• _What the task asks_
Pull out every line of the records that contains the string "kern", and copy each one in full.

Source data
START

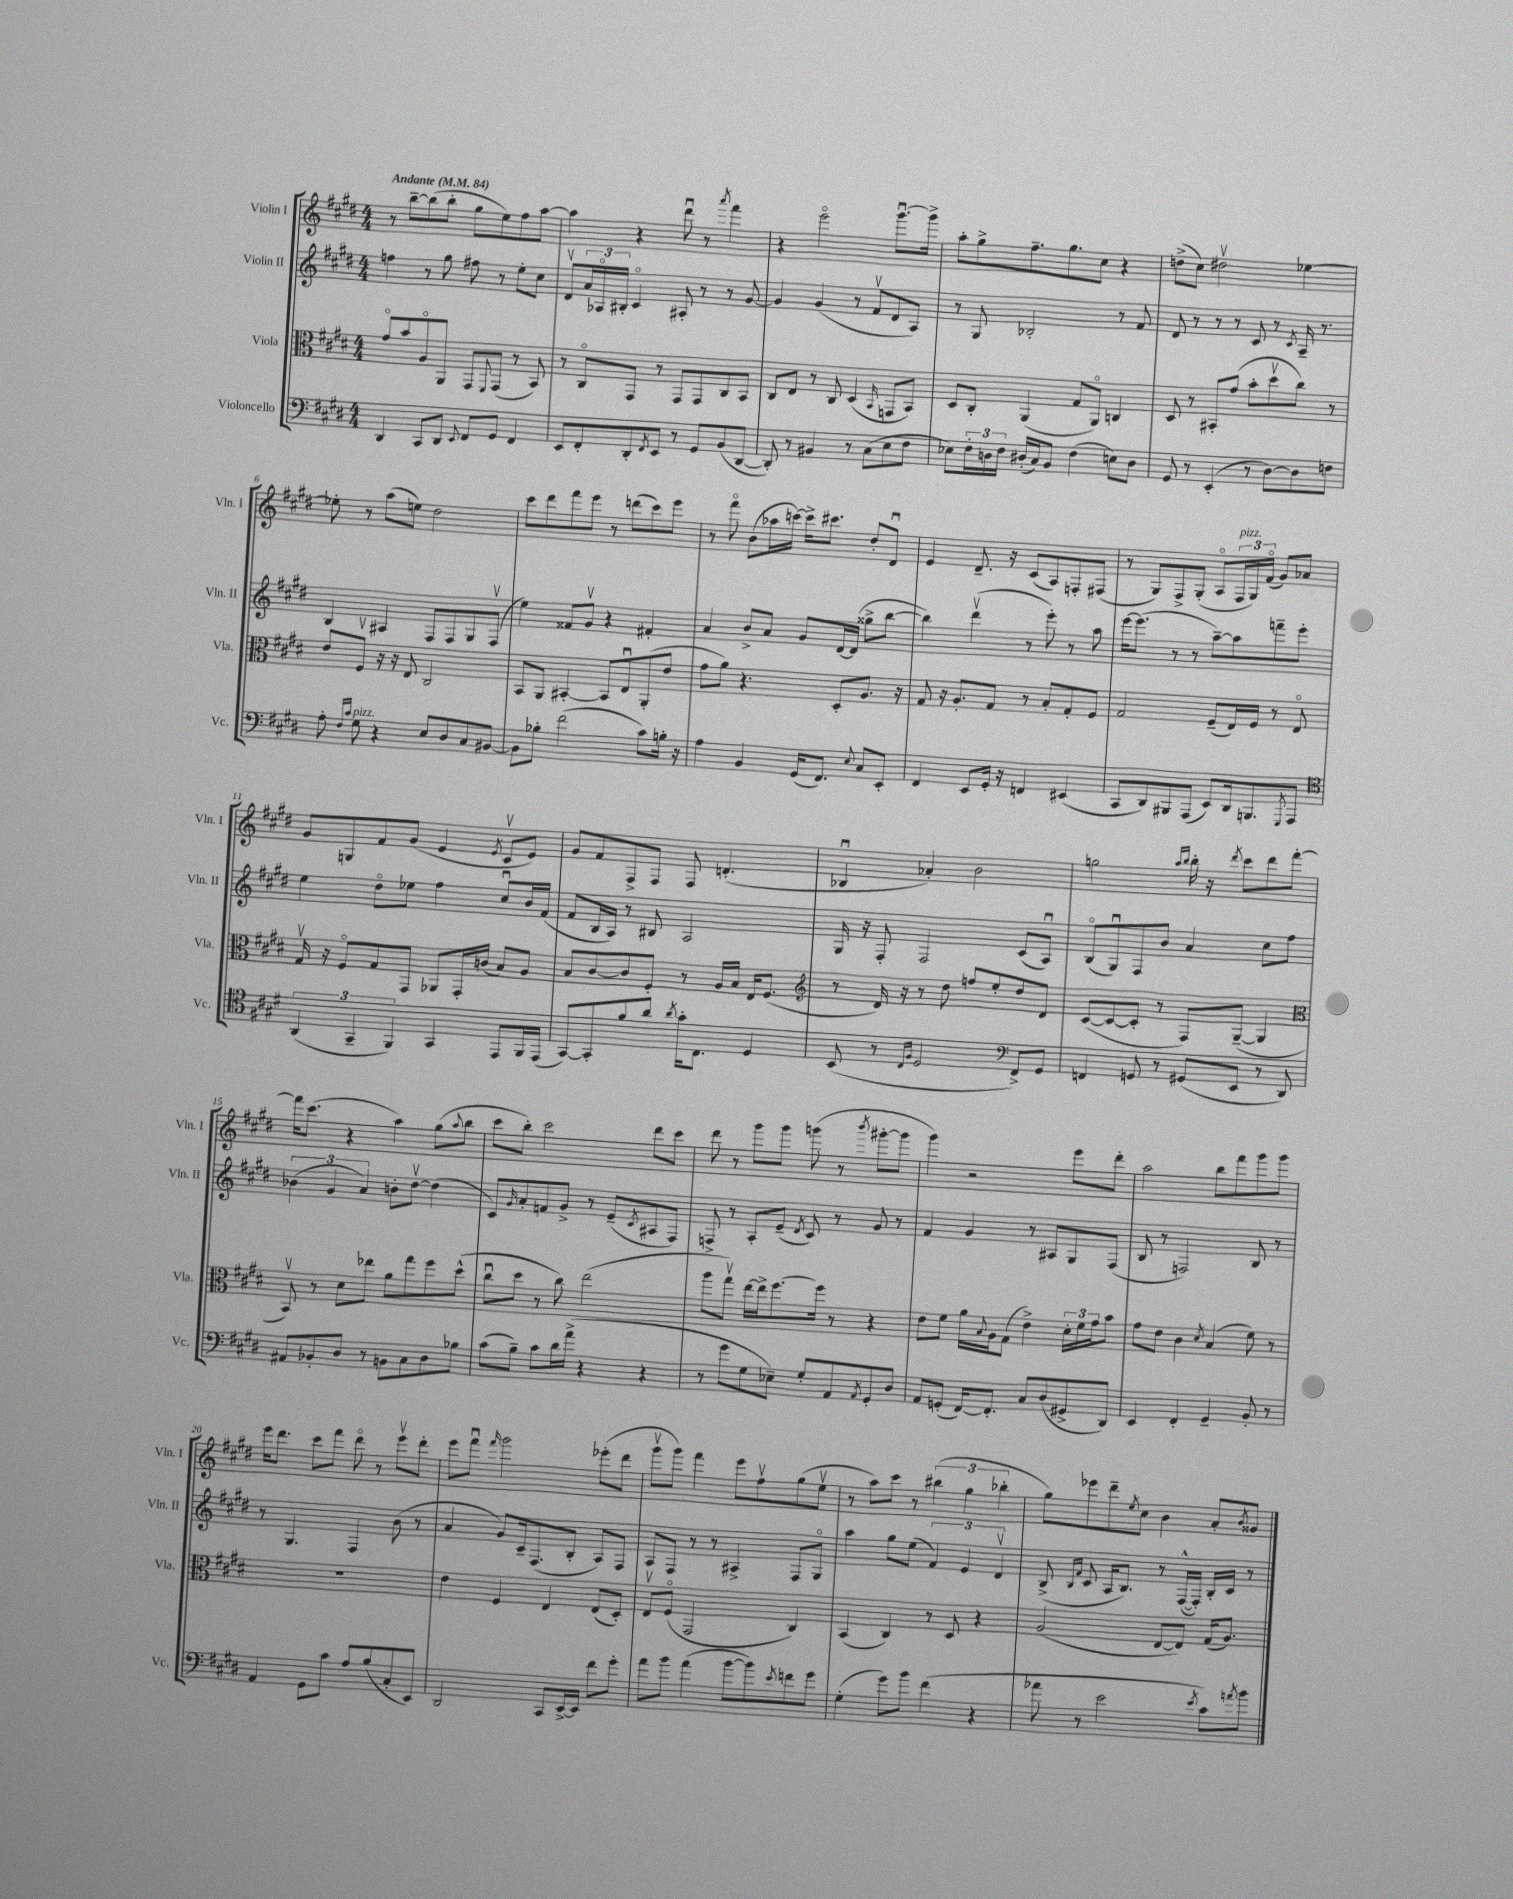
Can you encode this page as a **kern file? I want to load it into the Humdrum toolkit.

**kern	**kern	**kern	**kern
*part4	*part3	*part2	*part1
*staff4	*staff3	*staff2	*staff1
*I"Violoncello	*I"Viola	*I"Violin II	*I"Violin I
*I'Vc.	*I'Vla.	*I'Vln. II	*I'Vln. I
*clefF4	*clefC3	*clefG2	*clefG2
*k[f#c#g#d#]	*k[f#c#g#d#]	*k[f#c#g#d#]	*k[f#c#g#d#]
*M4/4	*M4/4	*M4/4	*M4/4
*MM84	*MM84	*MM84	*MM84
=1	=1	=1	=1
!	!	!	!LO:TX:a:B:t=Andante
4DD#/	8g#/L	4ffn\	8r
.	8b/	.	[8bb~\L
8CC#/L	8A/	8r	(8bb\]
8DD#/J	8AA/J	8gg#\	8bb'\J
8qqEE/	.	.	.
8FF#/L	8GG#/L	8ff#X\	8gg#\L
.	8qqFF#/	.	.
8GG#/J	(8GG#/J	8r	8ee\)
4FF#/	8r	8ee'\L	8ff#\
.	8BB/)	8cc#\J	[8aa\J
=2	=2	=2	=2
8EE/L	8r	8d#v/L	4aa\]
8FF#'/	8C#/L	24a/L	.
.	.	24A-X/	.
.	.	24B#X'/JJ	.
8DD#'/	8GG#/J	4c#/	4r
8qFF#/	.	.	.
8EE/J	8r	.	.
8r	8GG#/L	8A#X'/	8ddd#u\
8GG#/L	8GG#/	8r	8r
.	.	.	8qaaa/
(8BB/	8C#/	8r	4fff#\
[8DD#/J	8BB/J	[8g#/	.
=3	=3	=3	=3
8DD#'/])	8C#/L	4g#/]	4r
8r	8E/J	.	.
4BB#X/	8r	(4g#/	2eee\
.	8C#/	.	.
8r	(4D#/	8r	.
(8C#\L	.	8f#v/L	.
.	16qqBB/	.	.
8E\	8GGn/L	8d#/	[8.ggg#u\L
8F#\J	8BB/J)	8A/J)	.
.	.	.	16ggg#^\Jk]
=4	=4	=4	=4
8E-X\L)	8D#/L	8r	8aa'\L
24F#'\L	8C#'/J	8G#/	8gg#^\
24Dn\	.	.	.
24F#\JJ	.	.	.
(16D#X'/LL	(4AA/	2B-X'/	8.ff#~\
16C#/J)	.	.	.
8BB/J	.	.	.
.	.	.	8.gg#\
(4F#\	8G#/L	.	.
.	8AA/J)	.	8cc#\J
8En\L)	4Cn/	8r	4r
8D#\J	.	8f#/	.
=5	=5	=5	=5
8GG#/	8D#/	8d#/	(8ddn^\L
8r	8r	8r	8cc#\J)
(4EE'/	8BB#X'/L	8r	2dd#Xv\
.	(8g#/J	8r	.
8r	8b'\L	8c#/	.
[8D#\L)	8dd#v\	8r	.
.	.	8qc#/	.
8D#\]	8cc#\J)	16A~/	[4ee-X\
.	.	8.r	.
8Fn\J	8r	.	.
!!LO:LB:g=z
=6	=6	=6	=6
8A'\	8e/L	4B/	8ee-X'\]
16qqF#/LL	.	.	.
16qqc#/JJ	.	.	.
!LO:TX:a:i:t=pizz.	!	!	!
8G#\	8F#v/J	.	8r
4r	16r	4A#X/	(8aa\L
.	16r	.	.
.	8E/	.	8een\J)
8E/L	2C#/	8F#/L	2dd#\
8D#/	.	8F#/	.
8C#/	.	8G#/	.
[8BB#X/J	.	(8F#v/J	.
=7	=7	=7	=7
8BB#\L]	8BB/L	4ee\)	8ccc#\L
8B-X'\J	8AA/J	.	8ddd#\
(2f#\	[4BB#X'/	8f##X/L	8fff#\
.	.	8g#v/J	8eee\J
.	8BB#/L]	4r	8r
.	8Eu/	.	(8dddn\L
8c#\L)	(8AA'/	4f#X'/	8ccc#\)
16Bn'\Jk	8e/J	.	8eee\J
16r	.	.	.
=8	=8	=8	=8
4A\	8g#\L	4a/	8r
.	8a\J)	.	8fff#\
4BB/	4.r	8b^/L	(8b\L
.	.	8a/J	16aa-X\L
.	.	.	[16cccn\JJ)
(16GG#/KL	.	8g#/L	16ccc^\KL]
8.FF#/J)	.	.	8.ccc#X\J
.	8D#'/L	[16d#/L	.
.	.	(16d#/JJ]	.
8qqE/	.	.	.
8C#/L	8.A/J	8gg##X^\L	8dd#'/L
8EE'/J	.	[8bb\J	8d#u/J
.	16r	.	.
=9	=9	=9	=9
4FF#/	8G#/	4bb\])	4e/
.	16r	.	.
.	8.A'/L	.	.
8EE/L	.	(4ddd#v\	8.d#~/
16GG#'/Jk	8G#/J	.	.
16r	.	.	16r
4FFn/	8r	8r	(8c#/L
.	8B'/L	8eee'\)	8A/)
(4EE#X/	8G#'/	8r	8Fn'/
.	8F#/J	8aa\	(8F#X/J
=10	=10	=10	=10
8CC#/L	2G#/	[16eee\KL	8r
.	.	(8.eee\J]	.
8DD#/)	.	.	8G#/L)
8BBB#X/	.	8r	8F#^/
(8AAA/J	.	8r	(8G#'/J
8EE/L)	(8F#~/L	[8aa~\L)	8A/L
!	!	!	!LO:TX:a:i:t=pizz.
16DD#/k	16E/L)	8aa\]	24F#/L
.	.	.	24G#/)
8.BBBn/	16F#/JJ	.	.
.	.	.	(24f#/JJ
.	8r	8fffn~\	8g#/L)
8qGGG#/	.	.	.
8AAA/J	8E/	8eee'\J	8a-X/J
!!LO:LB:g=z
=11	=11	=11	=11
*clefC4	*	*	*
(6AA/	16G#v/	4ee\	8g#/L
.	16r	.	.
.	8F#/L	.	8Gn/
6GG#~/	.	.	.
.	8G#/	8dd#\L	8f#/
6FF#/)	.	.	.
.	8GG#/J	8ee-X\J	(8g#/J
4GG#/	8AA-X/L	4ff#\	4e/
.	16GG#'/L	.	.
.	(16cn/JJ	.	.
.	.	.	8qe/
8EE/L	8B/L)	8cc#u/L	8c#v/L
16FF#/L	8A/J	16b/L	8e/J)
(16EE/JJ	.	(16f#/JJ	.
=12	=12	=12	=12
[8GG#/L)	8B/L	8f#/L	8g#/L
8GG#'/]	[8c#/	16B/L	8f#/
.	.	16A/JJ)	.
8f#/	8c#/]	8r	8F#^/
8a/J	8F#'/J	8B#X/	8F#/J
8qa/	.	.	.
16g#'\KL	8r	2A/	8F#/
8.C#\J	.	.	.
.	16A/LL	.	(4.dn'/
.	16B/JJ	.	.
4D#/	16E/KL	.	.
.	(8.F#/J	.	.
=13	=13	=13	=13
*	*clefG2	*	*
(8BB/	8r	16G#/	4B-Xu/
.	.	16r	.
8r	16d#/)	8F#'/	.
.	16r	.	.
16qqC#/LL	.	.	.
16qqF#/JJ	.	.	.
2D#/	8r	2F#/	4a-X'/)
.	8dd#\	.	.
.	8ffn/L	.	2b\
.	8ee'/	.	.
*clefF4	*	*	*
8FF#^/L)	8dd#/	(8c#/L	.
8GG#/J	8d#/J	8Au/J)	.
=14	=14	=14	=14
4FFn/	([8c#/L	(8B/L	2ggn\
.	8c#/_	8G#u/)	.
8GGn/	8c#'/J]	8F#/	.
8r	8r	8b/J	.
.	.	.	16qqaa/LL
.	.	.	16qqbb/JJ
(8GG#X/L	8F#/L)	4a/	16bb'\
.	.	.	16r
.	.	.	8qddd#/
8EE/J	([8G#~/J	.	8ccc#\L
8r	4G#/]	8cc#\L	8ddd#\
8DD#/)	.	8ff#\J	[8fff#'\J
!!LO:LB:g=z
=15	=15	=15	=15
*	*clefC3	*	*
8AA#X/L	8BBv/)	(6b-X\	16fff#\KL]
.	.	.	(8.ccc#\J
8BB-X'/	8r	.	.
.	.	6g#/	.
8D#/J	8d#\L	.	4r
.	.	6a/)	.
8r	8ee-X\J	.	.
8BBn\L	8a\L	8bn'\L	4aa\)
8C#\	8gg#\	[8dd#v\J	.
8D#\	8ff#\	(4dd#\]	(8gg#\L
.	.	.	8qqaa/
8B-X\J	(8dd#^^\J	.	8bb\J
=16	=16	=16	=16
(8c#\L	8cc#u\L	8c#/L)	8ccc#\L
.	.	16qqg#/	.
8B~\J)	8dd#\J	8a'/	8bb'\J)
8c#\L	8r	8fn/	2ccc#\
16d#\L	8cc#\)	8g#^/J	.
(16a^\JJ	.	.	.
4r	(2ee\	8r	.
.	.	(8e~/L	.
.	.	8qc#/	.
4r	.	8A#X/	8ddd#\L
.	.	8F#/J)	8ccc#\J
=17	=17	=17	=17
8r	8aa\L	8Fn^/	8ddd#\
8g#\L	8gg#v\J)	8r	8r
8G#\	[16ee\LL	8A'/L	8ggg#\L
.	16ee^\J]	.	.
8E-X~\J)	[8.ff#\	(8e~/J	8ggg#\J
.	.	8qd#/	.
8G#'/L	.	8c#/)	(8gggn\
.	16ff#\Jk]	.	.
8AA/	8r	8r	8r
8qAA/	.	.	8qbbb/
8GG#'/	4r	8g#/	[8ggg#X'\L
8D#/J	.	8r	8ggg#\J]
=18	=18	=18	=18
8AA/L	8e\L	4f#/	4ggg#\)
(8GGn'/J	8f#\J	.	.
[16FF#/KL)	16a\LL	4g#/	2r
.	8qqB/	.	.
8.FF#'/J]	16A\J	.	.
.	(8G#\J	.	.
8C#/L	4e^\)	8r	.
(8D#/	.	8A#X/L	.
8GG#X^/	24d#'\LL	8G#/	8eee\L
.	24f#\	.	.
.	24g#\J	.	.
8DD#/J)	8b\J	(8F#/J	8ddd#'\J
=19	=19	=19	=19
4EE/	8g#\L	8B/	2aa\
.	8e\J	8r	.
4FF#'/	4c#\	2Fn/)	.
.	8qd#/	.	.
4GG#~/	(4B/	.	8bb\L
.	.	.	8fff#\
8BB'/	8f#\)	8B/	8ggg#\
8r	8r	8r	8ggg#\J
!!LO:LB:g=z
=20	=20	=20	=20
4AA/	1r	8r	16eee\KL
.	.	.	8.ddd#\J
.	.	4.G#/	.
8GG#\L	.	.	8ccc#\L
8c#\J	.	.	8fff#\J
8A/L	.	4F#/	8ddd#\
(8B/	.	.	8r
8C#'/	.	(8b\	8eeev\L
8EE/J)	.	8r	8ddd#'\J
=21	=21	=21	=21
2DD#/	4e\	4a/	8eee\L
.	.	.	8fff#u\J
.	.	.	16qqfff#/
.	4F#/	8g#/L)	2ggg#\
.	.	16c#~/k	.
.	.	(8.F#/	.
8CC#/L	4E/	.	.
[16EE^/L	.	8B'/J	.
16EE/JJ]	.	.	.
8f#\L	(8E/L	8A/L)	(8eee-X'\L
8g#'\J	8D#'/J)	8F#/J	8ddd#\J
=22	=22	=22	=22
8a\L	8Ev/L	8A/L	8ggg#v\L
8b\J	(8F#/J	8F#/J	8ggg#\J)
(4a\	2GG#/	8r	4fff#\
.	.	8r	.
[8b\L	.	4A#X^/	8eee\L
8b\])	.	.	8ff#v\
8qe/	.	.	.
8fn\	4C#/)	8F#/L	(8gg#\
8g#\J	.	8G#/J	8eev\J
=23	=23	=23	=23
(4G#'\	(4BB/	4aa\	8r
.	.	.	8aa\L)
8g#\L)	4C#/)	8gg#\L	8ccc#\J
8b\J	.	(8ee\J	8r
(4f#\	8r	6f#/)	(6bb#X\
.	8D#/	.	.
.	.	6e/	6gg#\
4r	4r	.	.
.	.	6d#v/	6bb-X'\
=24	=24	=24	=24
8a-X\	(2A/	(8B^/	8gg#\L)
.	.	16qqB/LL	.
.	.	16qqf#/JJ	.
8r	.	8c#/	8eee-X\
2e\	.	16A/KL	8ddd#~\
.	.	8.B/J)	.
.	.	.	8qee/
.	.	.	8cc#\J
.	[8E/L	8r	4b\
.	8E/J])	([16F#^^/LL	.
.	.	16F#'/JJ])	.
8qe/	.	.	.
8c#\L)	(16G#/KL	16B'/LL	8a'/L
.	8.A/J)	16c#/JJ	.
8qan/	.	.	8qb/
8b\J	.	8r	8g##X/J
==	==	==	==
*-	*-	*-	*-
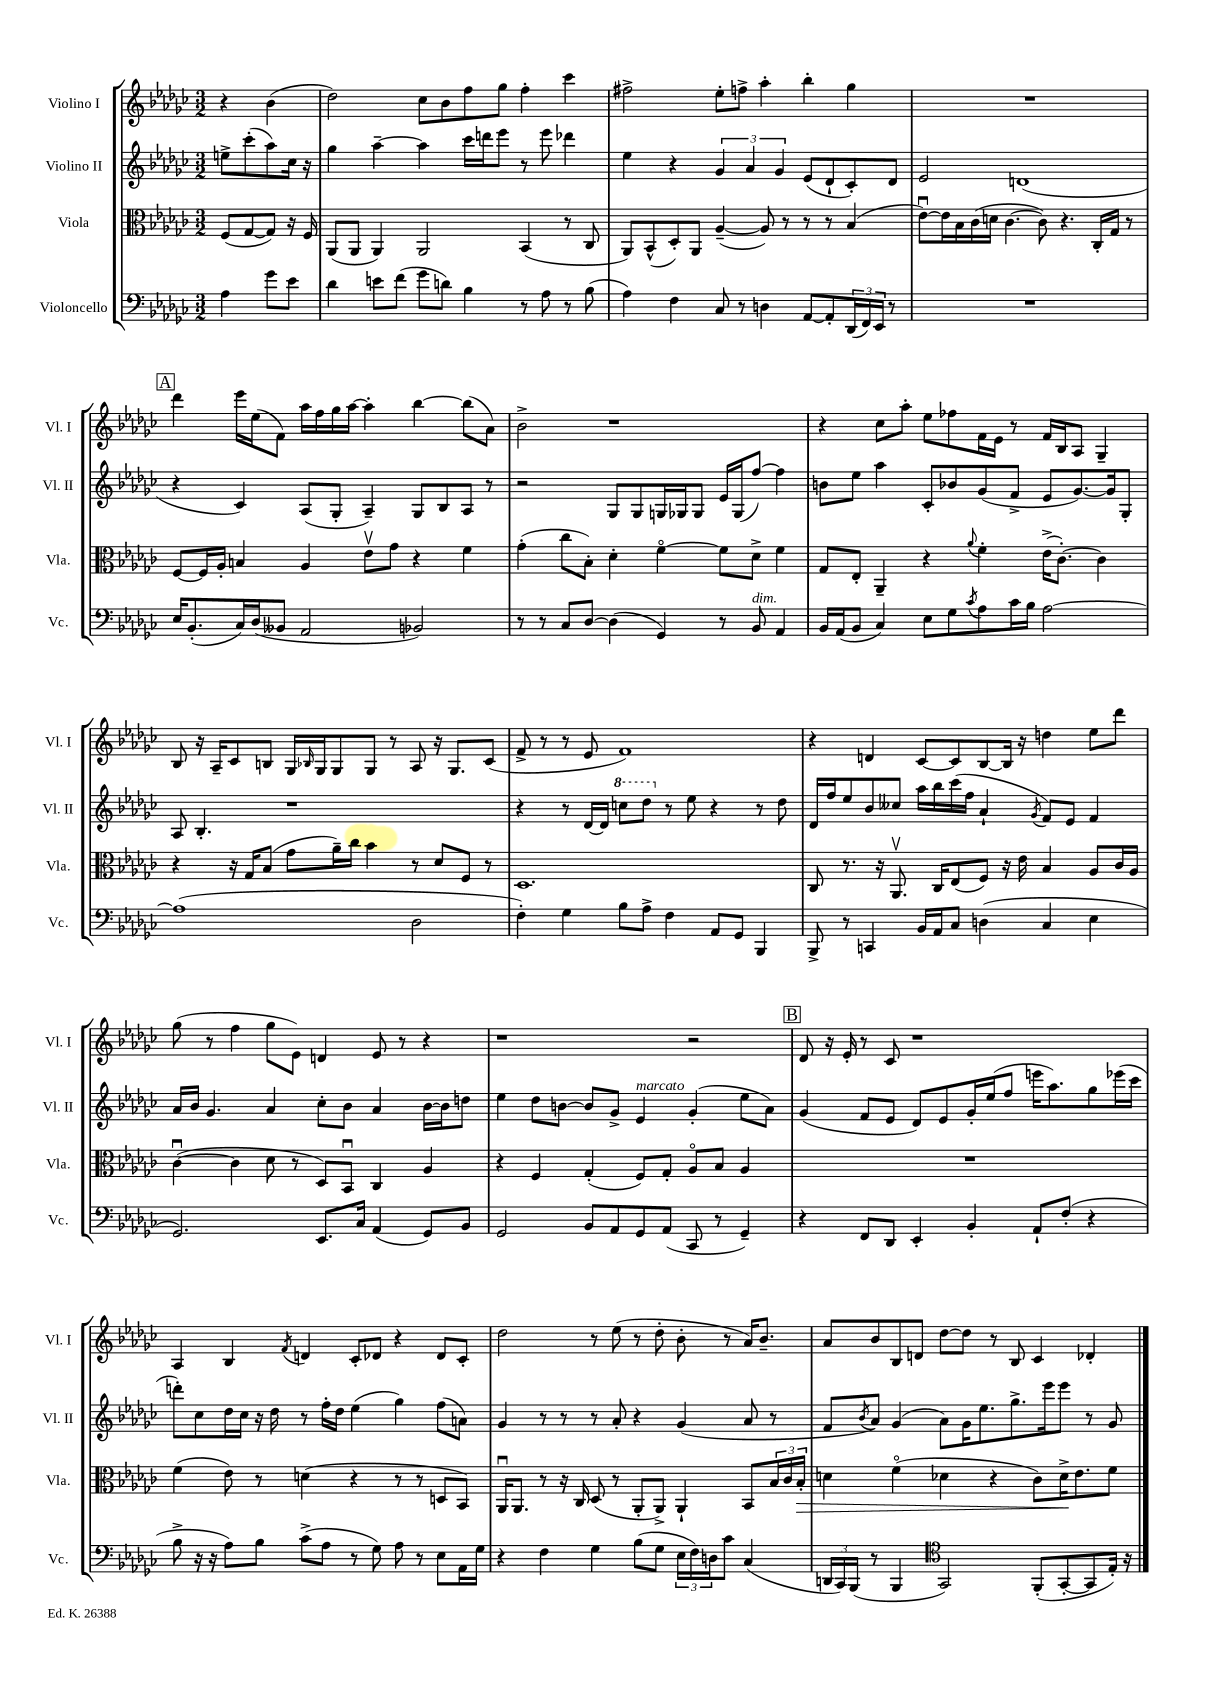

END

• _Complete response_
Can you encode this page as a **kern file? I want to load it into the Humdrum toolkit.
**kern	**kern	**kern	**kern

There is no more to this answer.